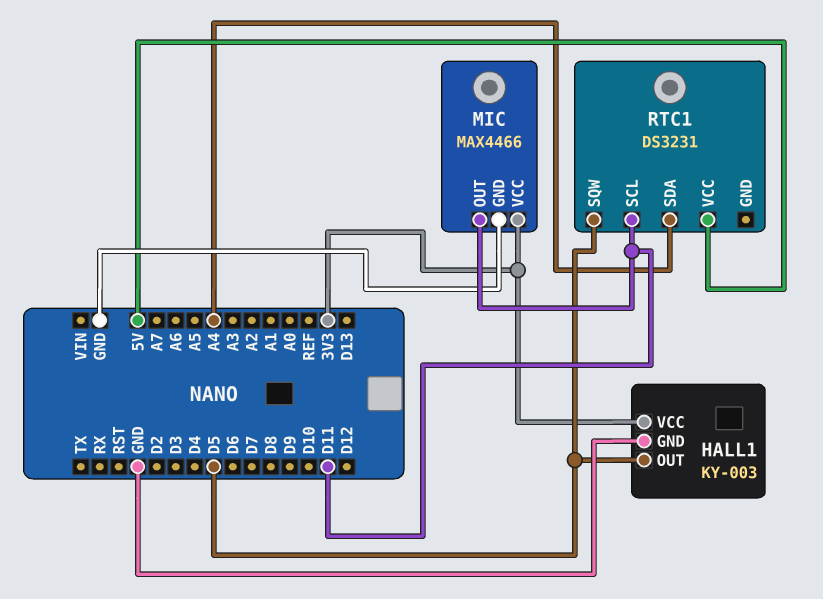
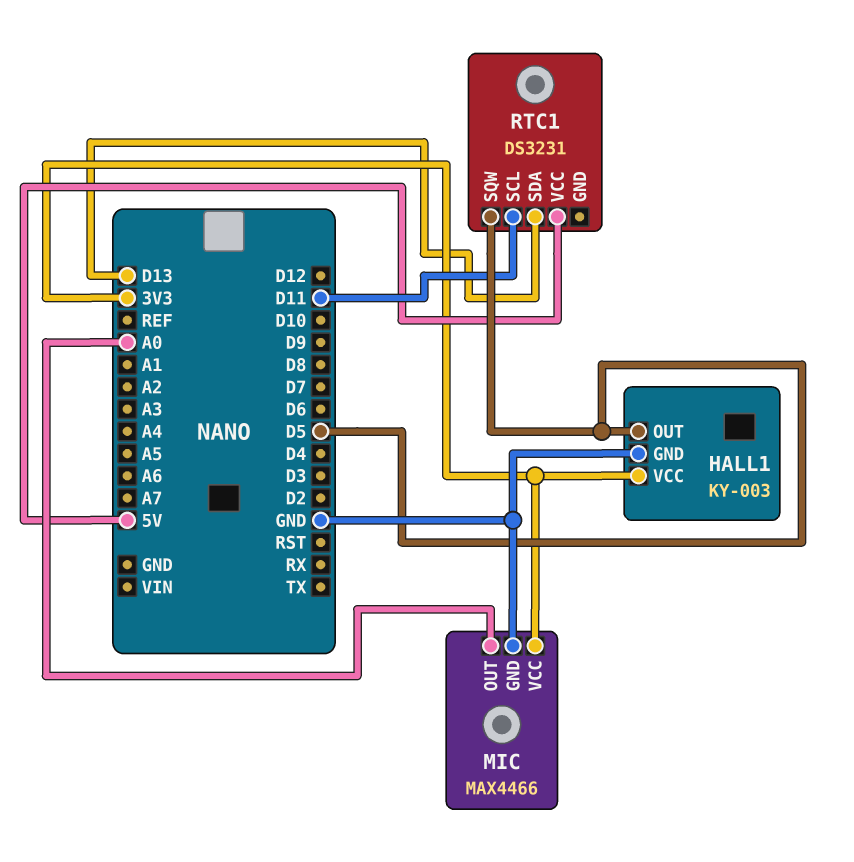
MIC pin OUT: D11 -> A0
RTC1 pin SDA: A4 -> D13

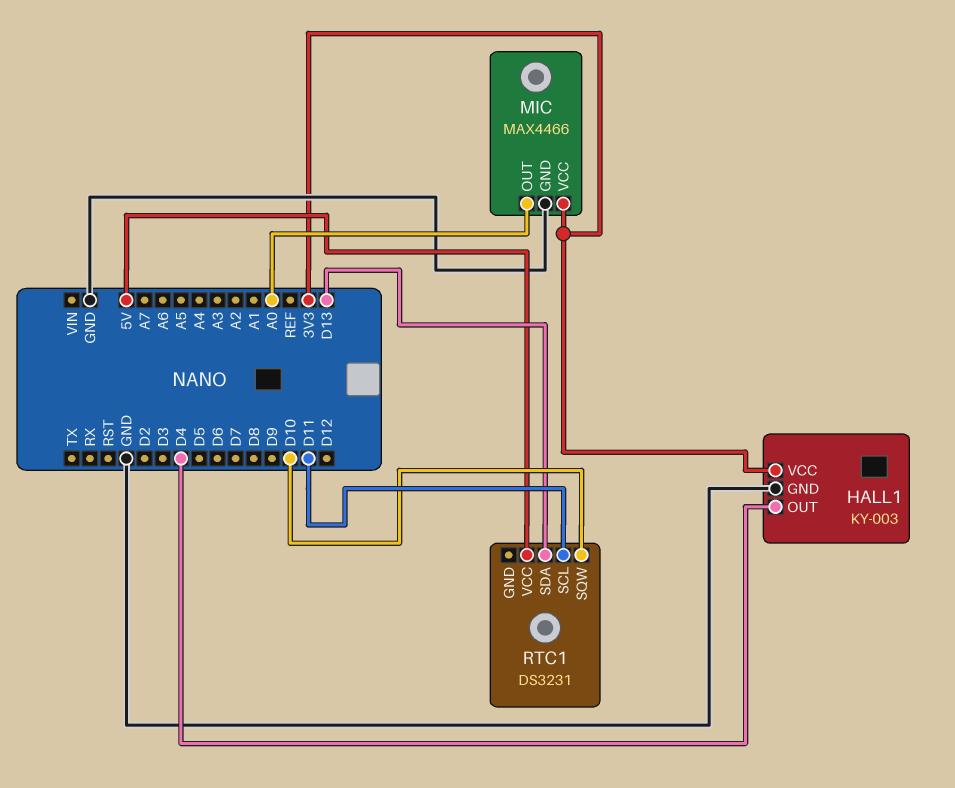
HALL1 pin OUT: D5 -> D4
RTC1 pin SQW: D5 -> D10

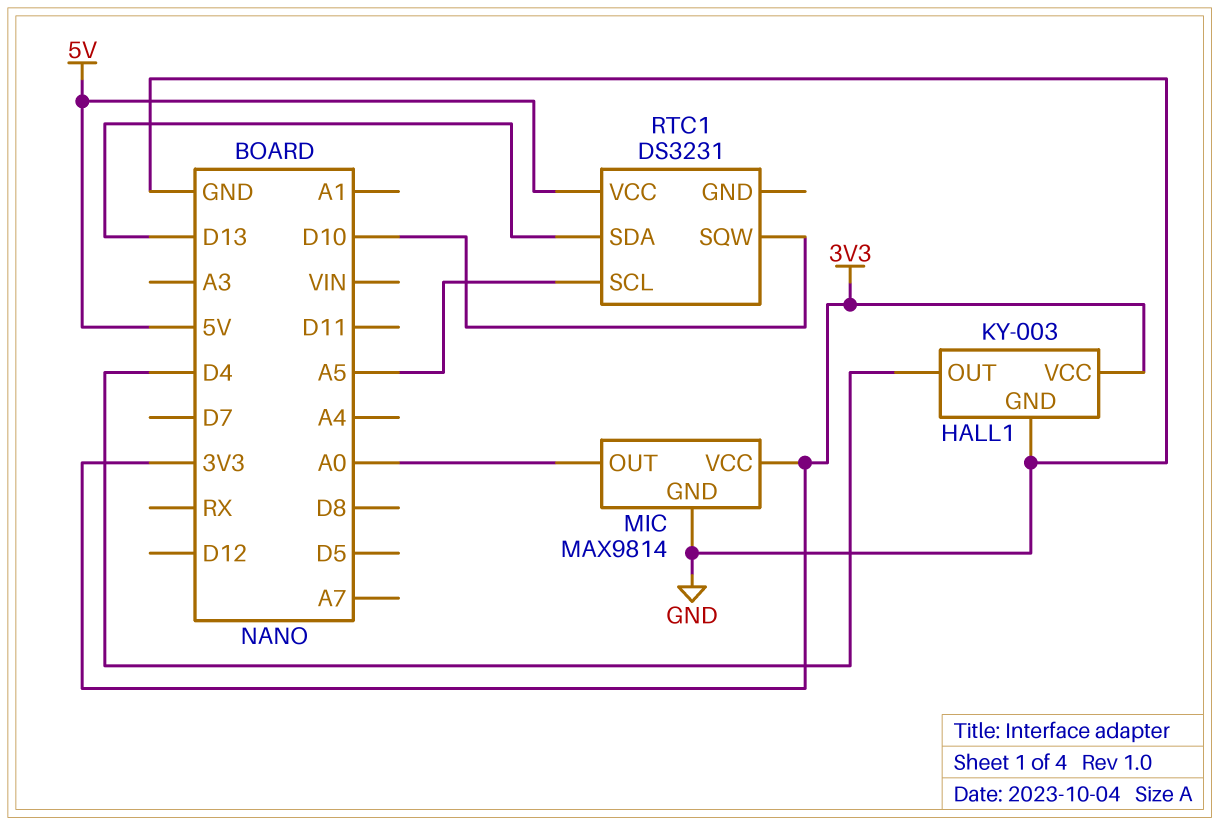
MIC: MAX4466 -> MAX9814
RTC1 pin SCL: D11 -> A5

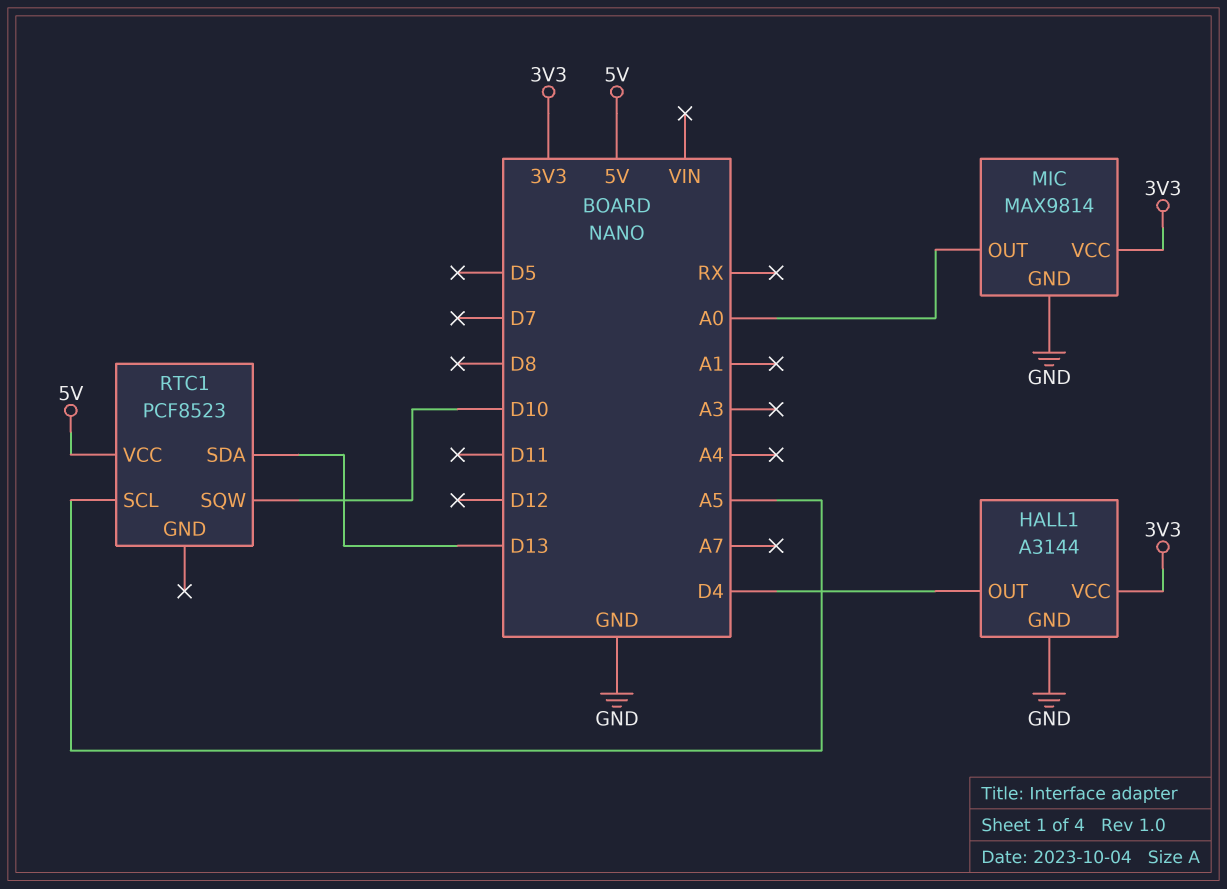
HALL1: KY-003 -> A3144
RTC1: DS3231 -> PCF8523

_ _ _ _ _ _ _

Transcribe exactly, and only, the lines from the one with "HALL1 pin OUT: D5 -> D4" through the final line of the data above. The pictures stay out.

▶ **Output below**:
HALL1 pin OUT: D5 -> D4
RTC1 pin SQW: D5 -> D10

MIC: MAX4466 -> MAX9814
RTC1 pin SCL: D11 -> A5

HALL1: KY-003 -> A3144
RTC1: DS3231 -> PCF8523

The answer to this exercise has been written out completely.